• _Exercise description_
In the listing below, find the line containing "(431, 219) = (372, 161): blue" and the line containing "(561, 239) = (433, 205): red". Repeat exactly those two lines and every line between them.
Material for this task below:
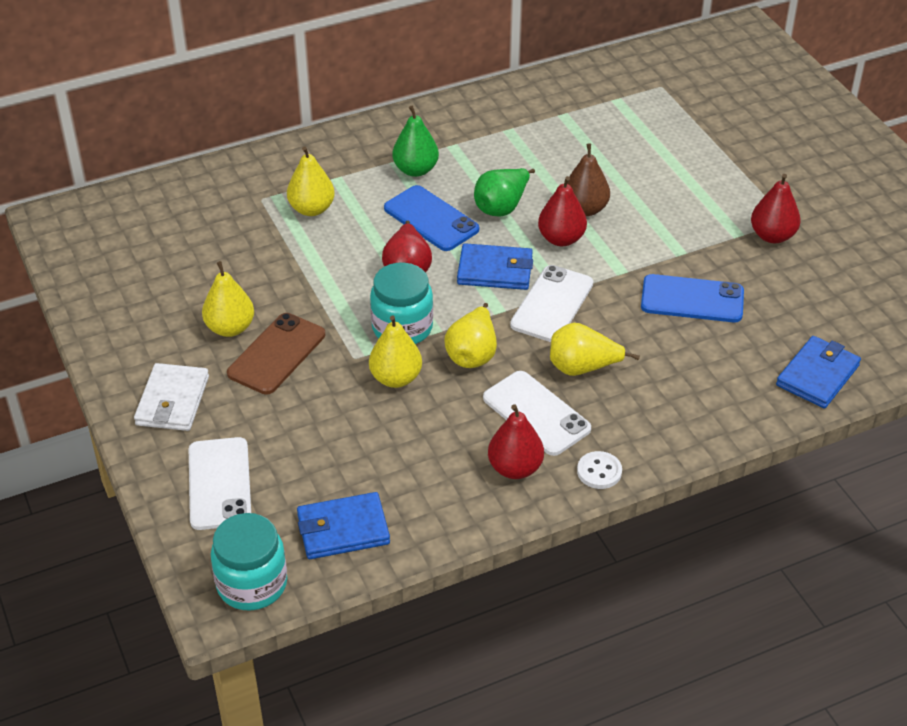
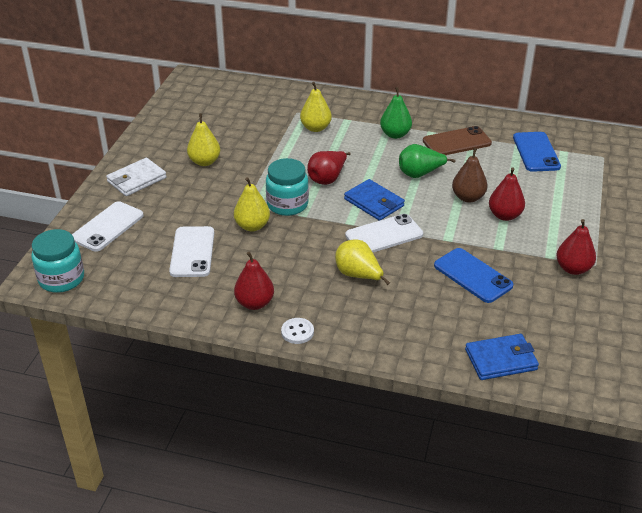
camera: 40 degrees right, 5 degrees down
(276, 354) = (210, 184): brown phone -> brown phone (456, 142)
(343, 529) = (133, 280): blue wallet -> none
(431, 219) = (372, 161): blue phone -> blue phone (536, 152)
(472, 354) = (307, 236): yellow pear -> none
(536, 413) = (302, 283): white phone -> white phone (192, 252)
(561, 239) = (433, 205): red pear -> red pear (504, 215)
End of Material for this task.
Material for this task below:
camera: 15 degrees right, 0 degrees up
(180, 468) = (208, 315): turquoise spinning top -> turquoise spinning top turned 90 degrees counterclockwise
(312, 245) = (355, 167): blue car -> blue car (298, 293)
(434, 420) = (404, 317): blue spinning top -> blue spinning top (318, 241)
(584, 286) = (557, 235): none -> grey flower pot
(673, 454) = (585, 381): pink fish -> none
End of Material for this task.
• _Task solution_
(431, 219) = (372, 161): blue phone -> blue phone (536, 152)
(472, 354) = (307, 236): yellow pear -> none
(536, 413) = (302, 283): white phone -> white phone (192, 252)
(561, 239) = (433, 205): red pear -> red pear (504, 215)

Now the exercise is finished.